### Work request
Could you copy every line of the data that contains "pink"?

[Spatial reasoning data]
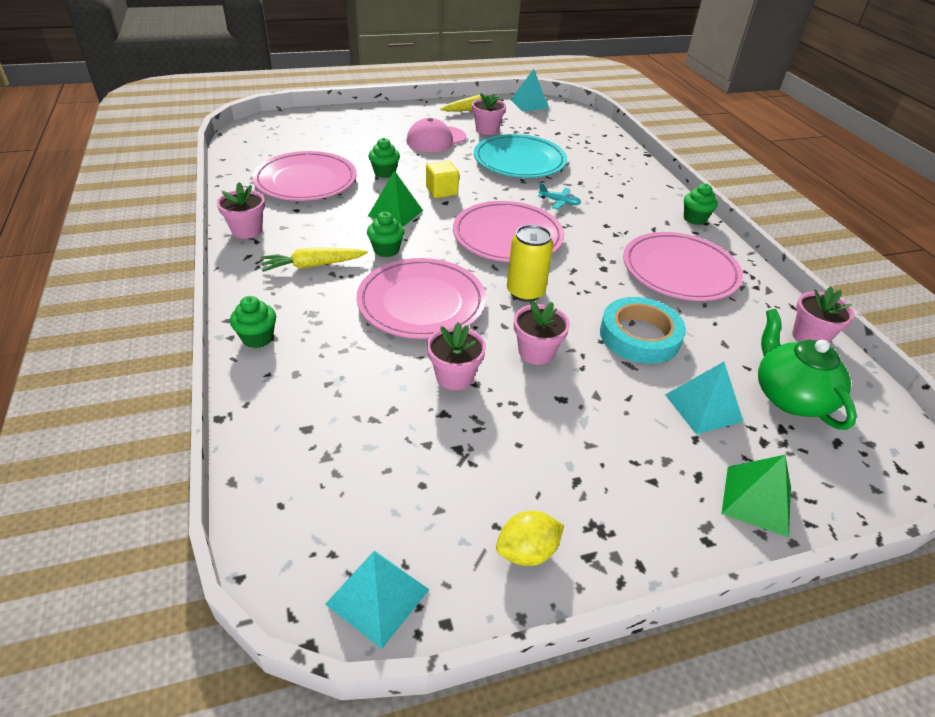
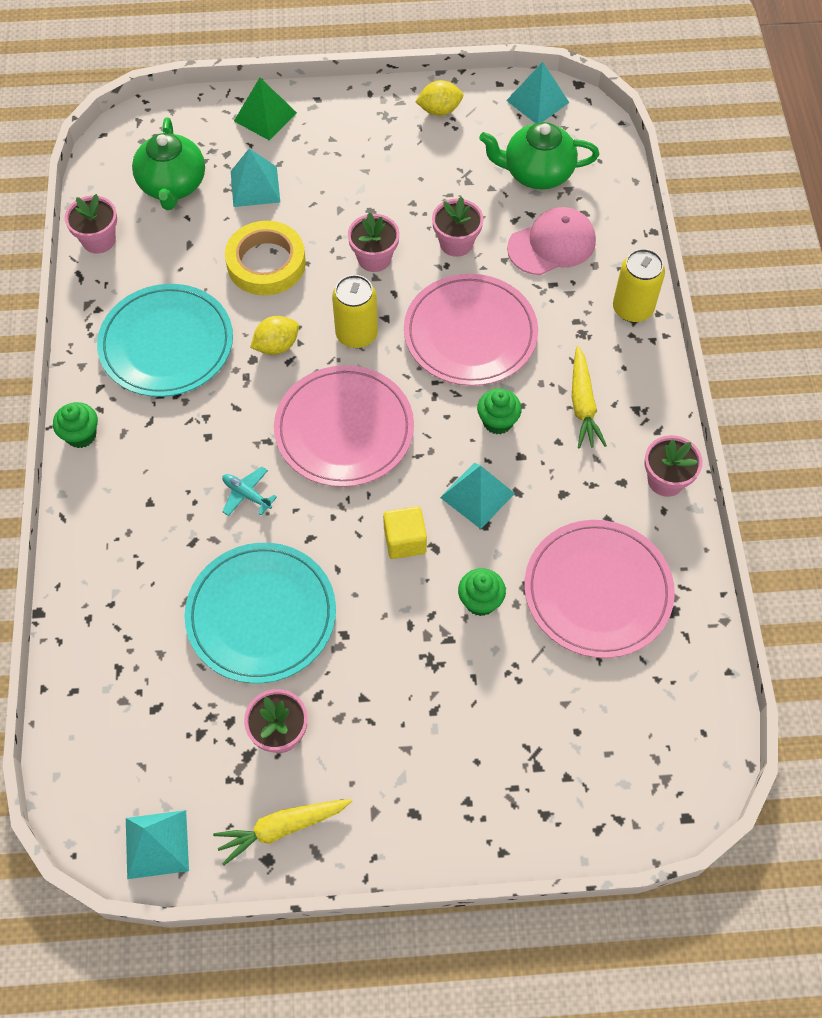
camera: 165 degrees left, 20 degrees up
(257, 338) = (632, 308): green cupcake -> yellow can
(313, 265) = (583, 404): yellow carrot -> yellow carrot turned 90 degrees clockwise
(370, 473) = (536, 173): none -> green teapot
(395, 213) = (477, 495): green pyramid -> turquoise pyramid
(436, 139) = (380, 704): pink cap -> pink cap (552, 244)
(589, 278) = (276, 346): none -> yellow lemon
(639, 336) = (266, 263): turquoise tape -> yellow tape
(680, 271) = (166, 344): pink plate -> turquoise plate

### The answer
(436, 139) = (380, 704): pink cap -> pink cap (552, 244)
(680, 271) = (166, 344): pink plate -> turquoise plate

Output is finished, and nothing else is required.